■ Task instructions ■
Among the entries below, find all lines that include "recolor" and copy them.

Data extracted from a collection:
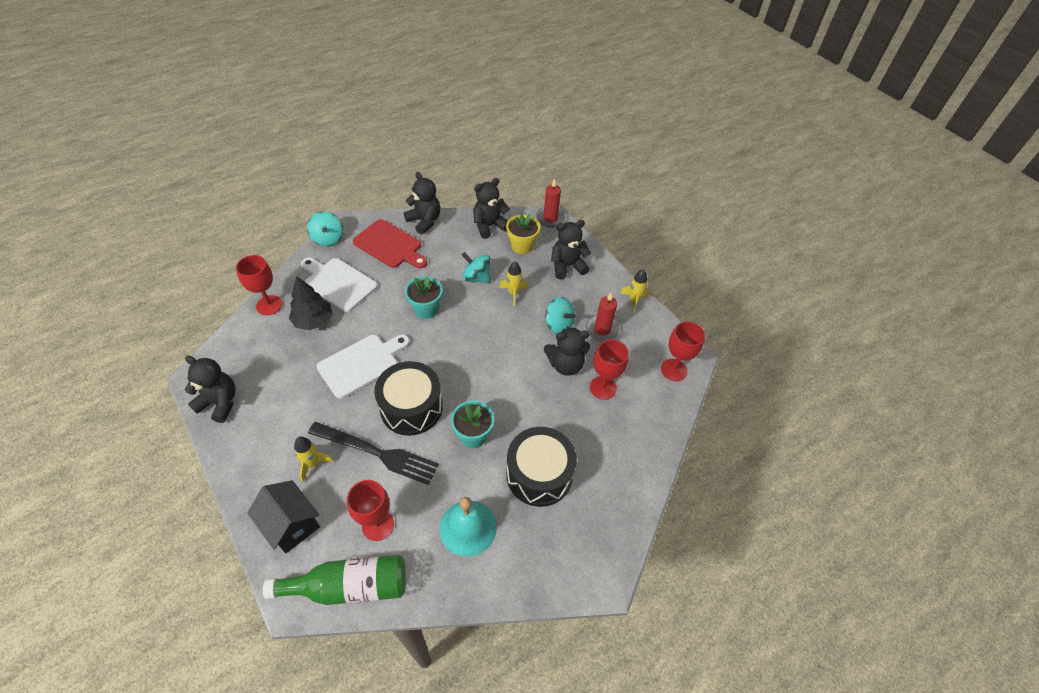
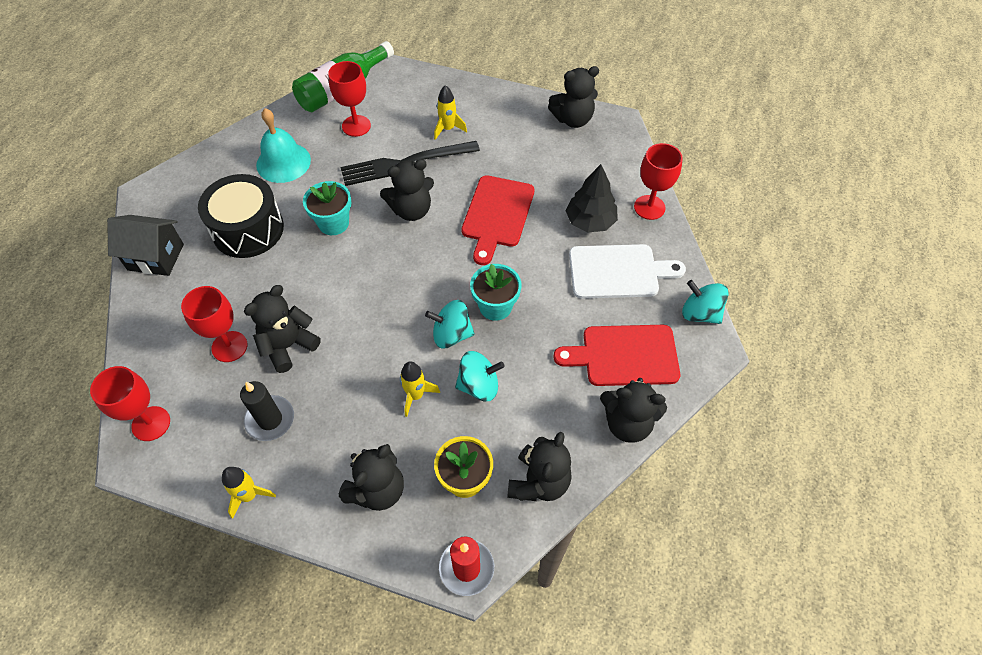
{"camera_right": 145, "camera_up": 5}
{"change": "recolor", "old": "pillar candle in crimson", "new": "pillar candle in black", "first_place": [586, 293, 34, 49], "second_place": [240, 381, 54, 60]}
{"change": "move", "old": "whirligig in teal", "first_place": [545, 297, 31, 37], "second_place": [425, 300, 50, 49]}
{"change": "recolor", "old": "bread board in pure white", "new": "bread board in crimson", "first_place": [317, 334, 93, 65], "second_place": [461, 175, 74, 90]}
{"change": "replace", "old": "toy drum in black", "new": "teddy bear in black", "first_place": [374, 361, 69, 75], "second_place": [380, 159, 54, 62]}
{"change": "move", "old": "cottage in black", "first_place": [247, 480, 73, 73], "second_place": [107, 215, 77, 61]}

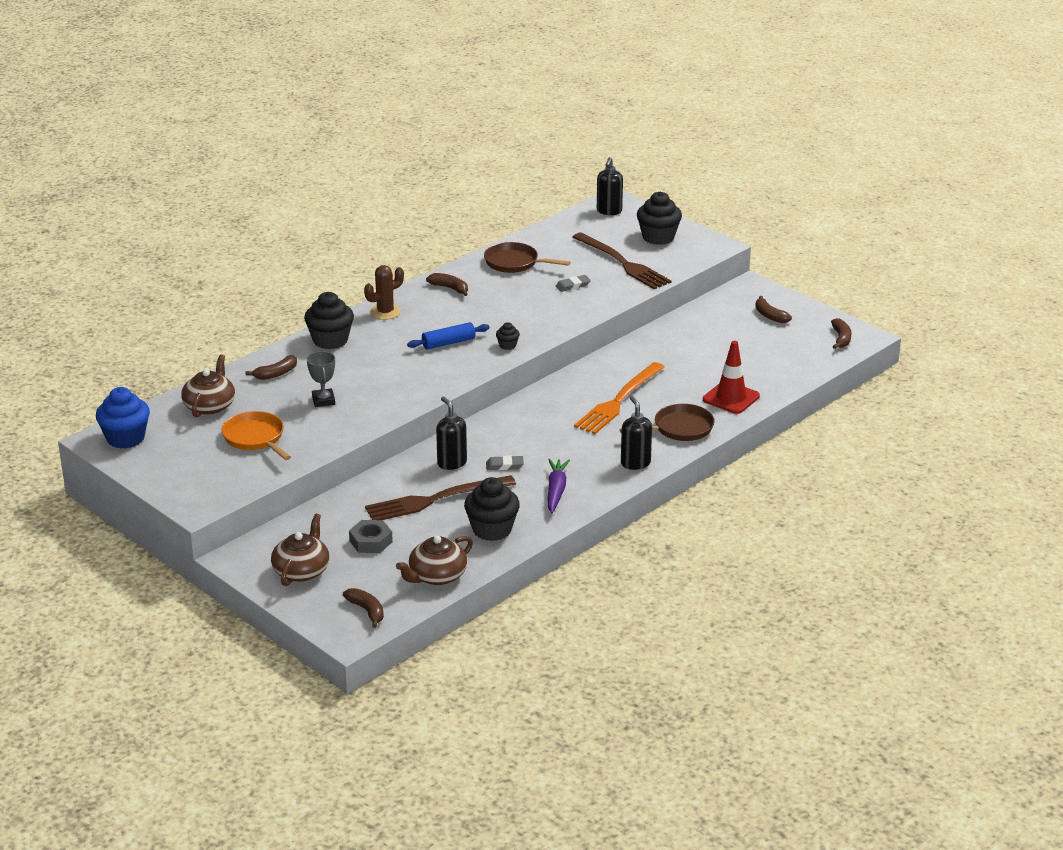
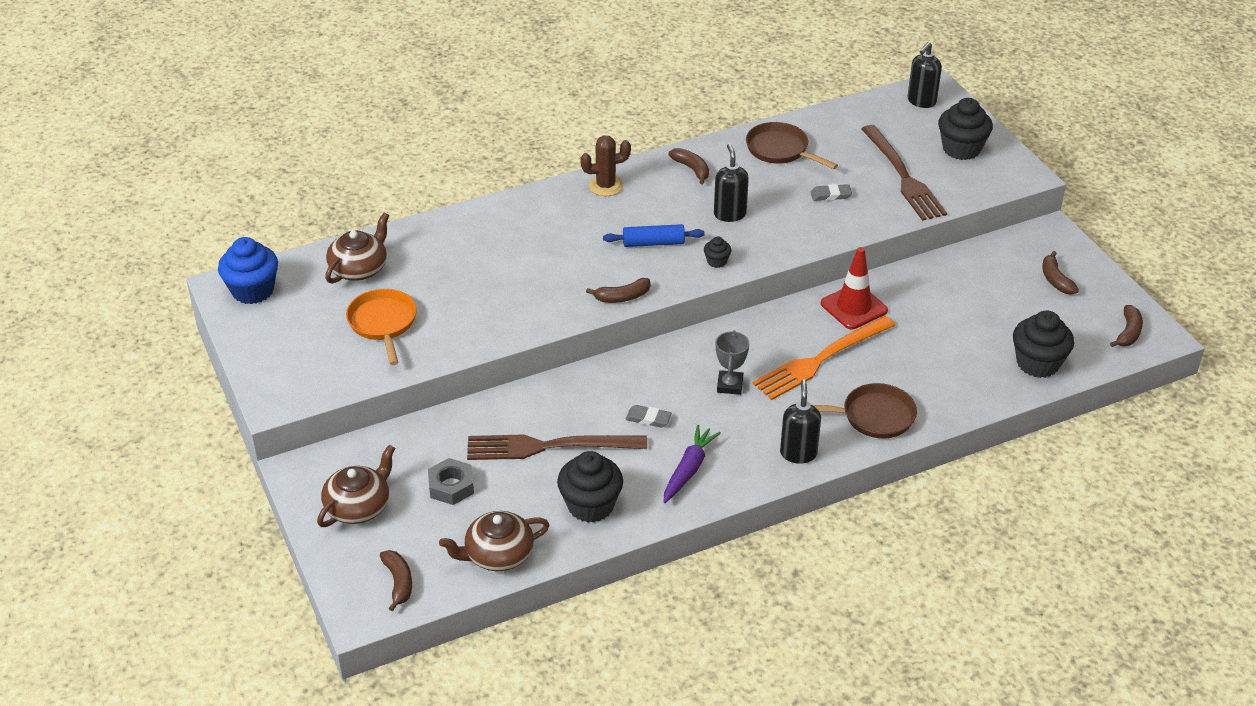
{"camera_right": 20, "camera_up": 10}
{"change": "move", "old": "muffin in black", "first_place": [304, 292, 50, 57], "second_place": [1013, 311, 61, 67]}
{"change": "move", "old": "traffic cone in crimson", "first_place": [703, 341, 57, 73], "second_place": [821, 247, 67, 82]}
{"change": "move", "old": "prize cup in grey", "first_place": [307, 351, 28, 56], "second_place": [716, 330, 33, 65]}
{"change": "move", "old": "banana in dark brown", "first_place": [246, 355, 51, 25], "second_place": [586, 278, 65, 25]}
{"change": "move", "old": "soap pump in black", "first_place": [436, 397, 31, 73], "second_place": [714, 144, 35, 78]}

■ Answer to the problem ■
{"change": "recolor", "old": "pillar candle in crimson", "new": "pillar candle in black", "first_place": [586, 293, 34, 49], "second_place": [240, 381, 54, 60]}
{"change": "recolor", "old": "bread board in pure white", "new": "bread board in crimson", "first_place": [317, 334, 93, 65], "second_place": [461, 175, 74, 90]}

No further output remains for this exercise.